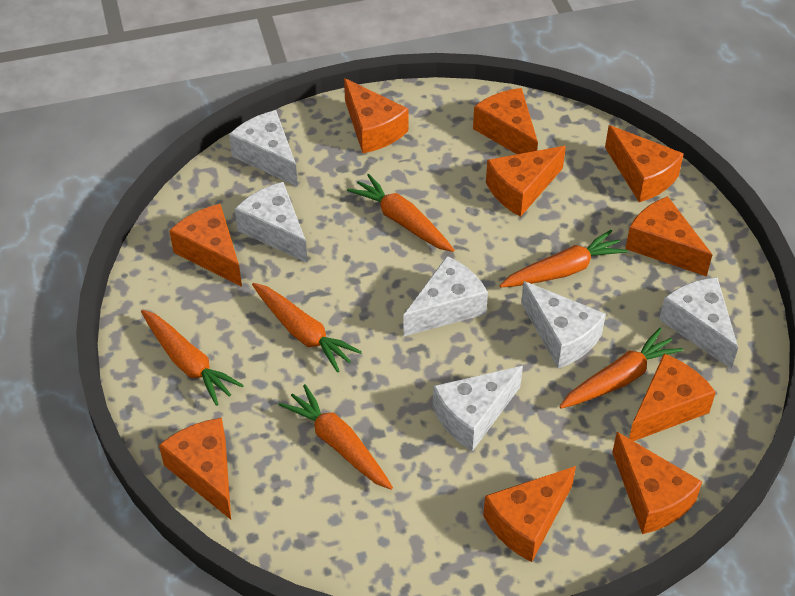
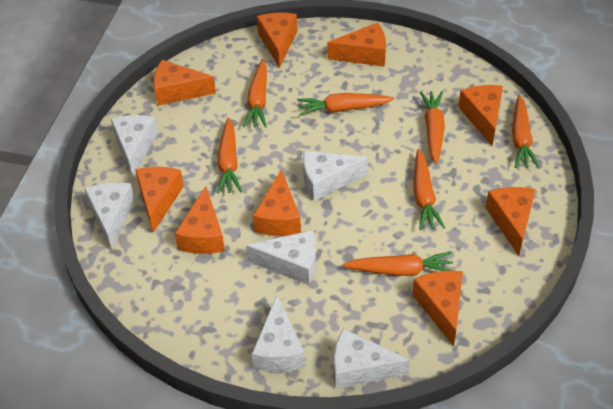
orange carrot: 6 -> 7
orange cheese: 10 -> 9

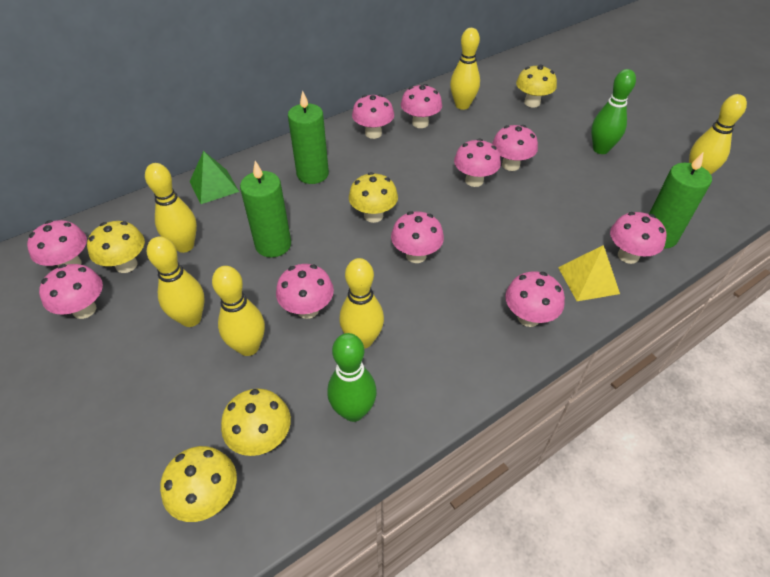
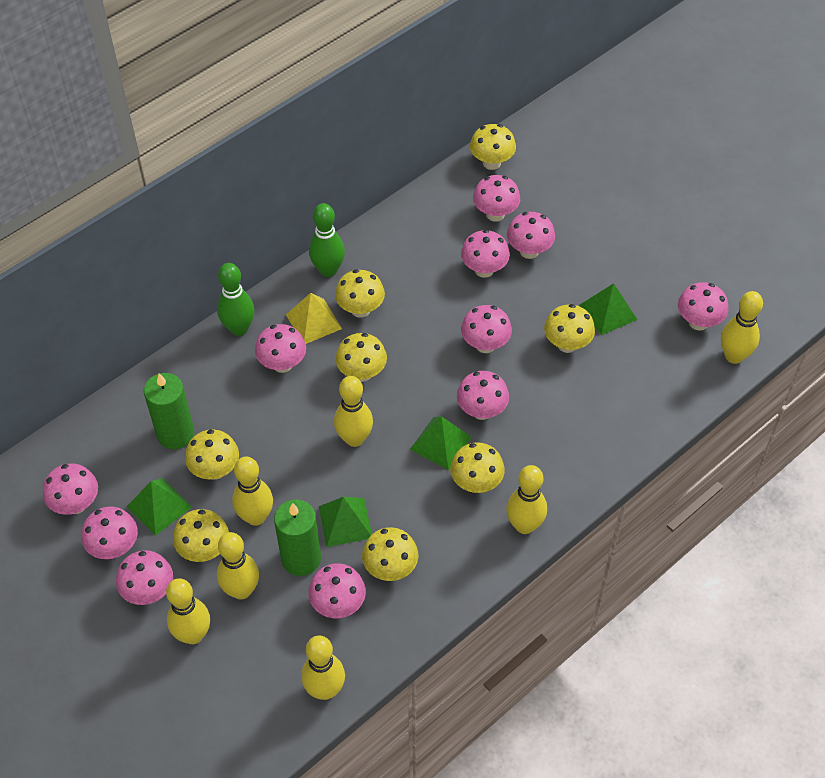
green candle: 3 -> 2
green pyramid: 1 -> 4
pink mushroom: 10 -> 11
yellow bowling pin: 6 -> 7
yellow mushroom: 5 -> 8

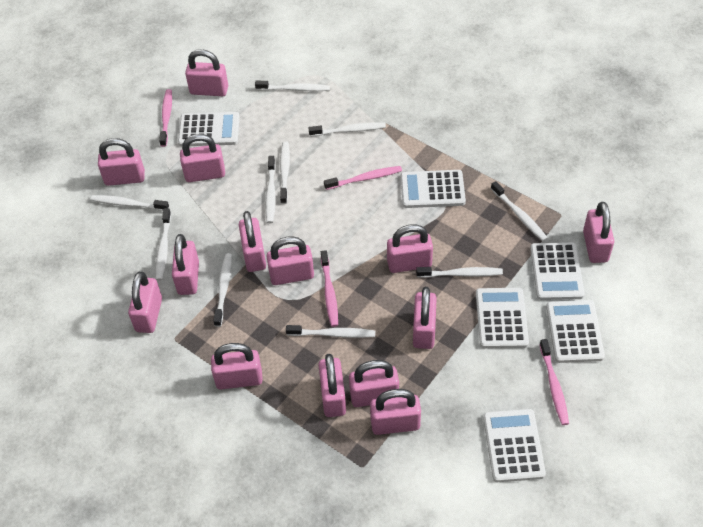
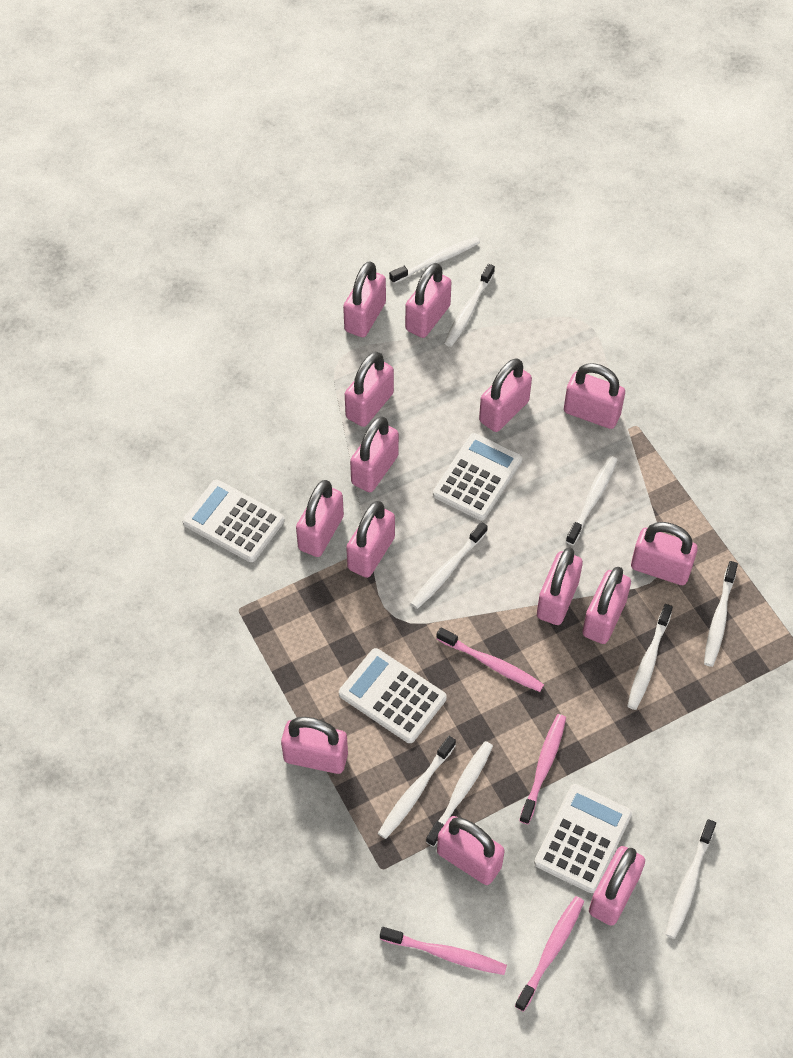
white calculator: 6 -> 4
white toothbrush: 10 -> 9

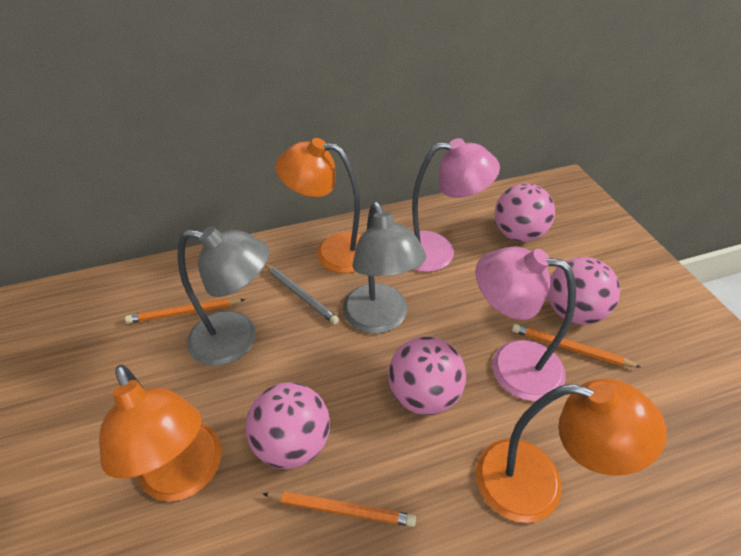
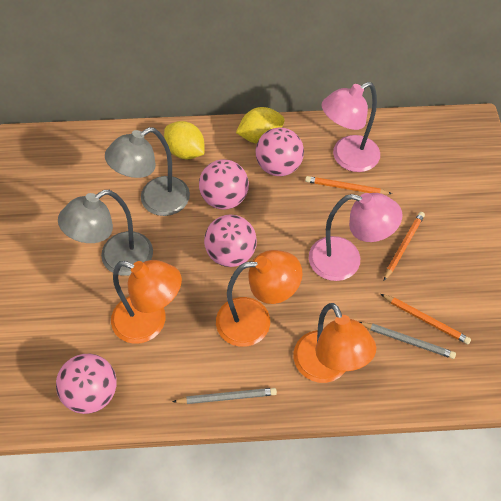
grey pencil: 1 -> 2
yellow lemon: 0 -> 2

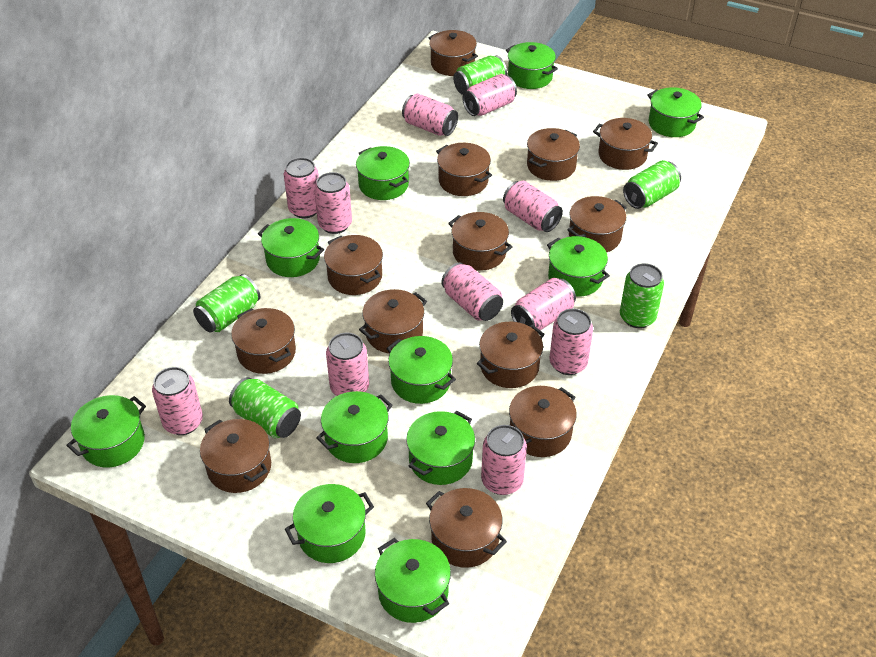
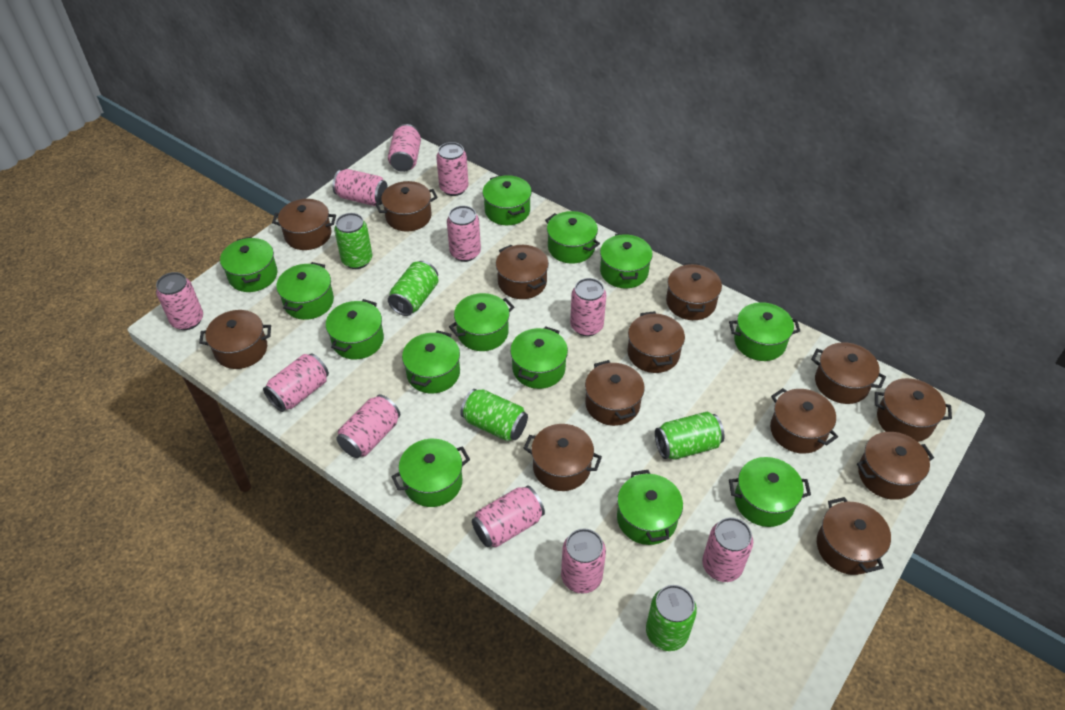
green pot: 11 -> 13

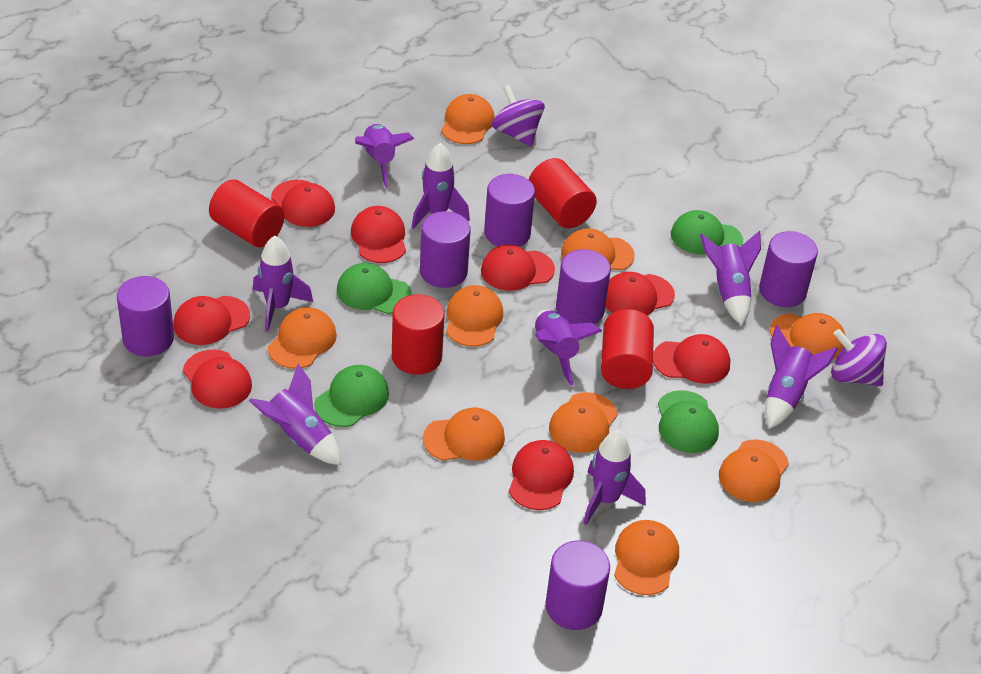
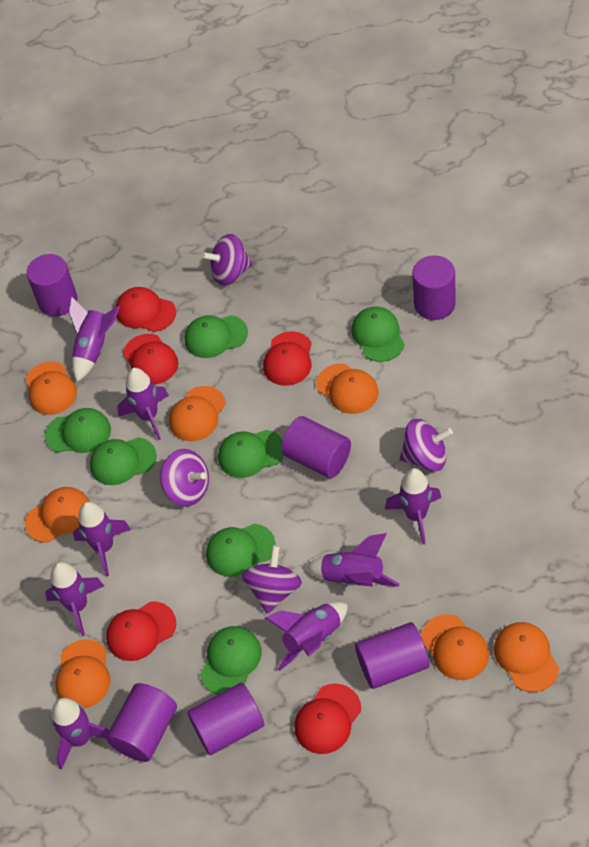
green cap: 4 -> 7
orange cap: 9 -> 7
purple spinning top: 2 -> 4
red cap: 8 -> 5
red cylinder: 4 -> 0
·····
▸ **INSTRUCTIONS TO FOLLOW**: Everything in the records that precede this task must be written out again exactly, except the pictures.

▸ **ANSWER BOX**:
orange carrot: 6 -> 7
orange cheese: 10 -> 9

green candle: 3 -> 2
green pyramid: 1 -> 4
pink mushroom: 10 -> 11
yellow bowling pin: 6 -> 7
yellow mushroom: 5 -> 8

white calculator: 6 -> 4
white toothbrush: 10 -> 9

grey pencil: 1 -> 2
yellow lemon: 0 -> 2

green pot: 11 -> 13

green cap: 4 -> 7
orange cap: 9 -> 7
purple spinning top: 2 -> 4
red cap: 8 -> 5
red cylinder: 4 -> 0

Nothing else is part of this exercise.